> [EXTRACTED RECORDS]:
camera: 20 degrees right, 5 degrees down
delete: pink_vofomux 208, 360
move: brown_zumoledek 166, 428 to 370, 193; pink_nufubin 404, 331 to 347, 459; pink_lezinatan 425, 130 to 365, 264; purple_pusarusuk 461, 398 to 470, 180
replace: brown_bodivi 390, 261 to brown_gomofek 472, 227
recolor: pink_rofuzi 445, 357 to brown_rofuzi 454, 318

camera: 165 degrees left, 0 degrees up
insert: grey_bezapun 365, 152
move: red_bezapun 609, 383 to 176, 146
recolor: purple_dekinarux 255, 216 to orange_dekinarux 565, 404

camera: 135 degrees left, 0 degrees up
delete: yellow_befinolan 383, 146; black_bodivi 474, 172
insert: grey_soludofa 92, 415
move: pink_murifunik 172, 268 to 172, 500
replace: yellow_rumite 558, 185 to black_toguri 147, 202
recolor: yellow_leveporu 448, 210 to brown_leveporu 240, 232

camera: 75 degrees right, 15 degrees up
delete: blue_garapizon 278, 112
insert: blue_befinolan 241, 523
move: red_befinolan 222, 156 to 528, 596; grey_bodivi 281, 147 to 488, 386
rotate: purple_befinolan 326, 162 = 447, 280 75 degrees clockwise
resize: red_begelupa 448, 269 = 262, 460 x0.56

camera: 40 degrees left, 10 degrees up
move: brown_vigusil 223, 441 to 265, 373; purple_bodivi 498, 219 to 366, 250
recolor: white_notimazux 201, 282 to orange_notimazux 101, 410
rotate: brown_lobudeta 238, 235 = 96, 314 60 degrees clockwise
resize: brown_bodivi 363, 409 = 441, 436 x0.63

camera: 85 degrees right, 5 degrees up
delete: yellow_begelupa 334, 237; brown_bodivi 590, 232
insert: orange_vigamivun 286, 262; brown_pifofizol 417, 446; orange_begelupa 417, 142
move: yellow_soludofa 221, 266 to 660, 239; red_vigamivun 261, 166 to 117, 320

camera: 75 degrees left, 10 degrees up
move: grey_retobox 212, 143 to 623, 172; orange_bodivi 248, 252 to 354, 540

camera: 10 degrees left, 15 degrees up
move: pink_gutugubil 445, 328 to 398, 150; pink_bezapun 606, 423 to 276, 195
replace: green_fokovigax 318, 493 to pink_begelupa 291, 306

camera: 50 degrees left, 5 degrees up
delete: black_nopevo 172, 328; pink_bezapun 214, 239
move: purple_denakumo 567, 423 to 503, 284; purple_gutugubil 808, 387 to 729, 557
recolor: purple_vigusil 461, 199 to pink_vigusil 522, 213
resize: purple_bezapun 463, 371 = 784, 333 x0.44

> [THE TASK]:
Reprint the listing above. Keep every line exactly as it is.

> [RESULT FOR THIS TASK]:
camera: 20 degrees right, 5 degrees down
delete: pink_vofomux 208, 360
move: brown_zumoledek 166, 428 to 370, 193; pink_nufubin 404, 331 to 347, 459; pink_lezinatan 425, 130 to 365, 264; purple_pusarusuk 461, 398 to 470, 180
replace: brown_bodivi 390, 261 to brown_gomofek 472, 227
recolor: pink_rofuzi 445, 357 to brown_rofuzi 454, 318

camera: 165 degrees left, 0 degrees up
insert: grey_bezapun 365, 152
move: red_bezapun 609, 383 to 176, 146
recolor: purple_dekinarux 255, 216 to orange_dekinarux 565, 404

camera: 135 degrees left, 0 degrees up
delete: yellow_befinolan 383, 146; black_bodivi 474, 172
insert: grey_soludofa 92, 415
move: pink_murifunik 172, 268 to 172, 500
replace: yellow_rumite 558, 185 to black_toguri 147, 202
recolor: yellow_leveporu 448, 210 to brown_leveporu 240, 232

camera: 75 degrees right, 15 degrees up
delete: blue_garapizon 278, 112
insert: blue_befinolan 241, 523
move: red_befinolan 222, 156 to 528, 596; grey_bodivi 281, 147 to 488, 386
rotate: purple_befinolan 326, 162 = 447, 280 75 degrees clockwise
resize: red_begelupa 448, 269 = 262, 460 x0.56

camera: 40 degrees left, 10 degrees up
move: brown_vigusil 223, 441 to 265, 373; purple_bodivi 498, 219 to 366, 250
recolor: white_notimazux 201, 282 to orange_notimazux 101, 410
rotate: brown_lobudeta 238, 235 = 96, 314 60 degrees clockwise
resize: brown_bodivi 363, 409 = 441, 436 x0.63

camera: 85 degrees right, 5 degrees up
delete: yellow_begelupa 334, 237; brown_bodivi 590, 232
insert: orange_vigamivun 286, 262; brown_pifofizol 417, 446; orange_begelupa 417, 142
move: yellow_soludofa 221, 266 to 660, 239; red_vigamivun 261, 166 to 117, 320

camera: 75 degrees left, 10 degrees up
move: grey_retobox 212, 143 to 623, 172; orange_bodivi 248, 252 to 354, 540

camera: 10 degrees left, 15 degrees up
move: pink_gutugubil 445, 328 to 398, 150; pink_bezapun 606, 423 to 276, 195
replace: green_fokovigax 318, 493 to pink_begelupa 291, 306

camera: 50 degrees left, 5 degrees up
delete: black_nopevo 172, 328; pink_bezapun 214, 239
move: purple_denakumo 567, 423 to 503, 284; purple_gutugubil 808, 387 to 729, 557
recolor: purple_vigusil 461, 199 to pink_vigusil 522, 213
resize: purple_bezapun 463, 371 = 784, 333 x0.44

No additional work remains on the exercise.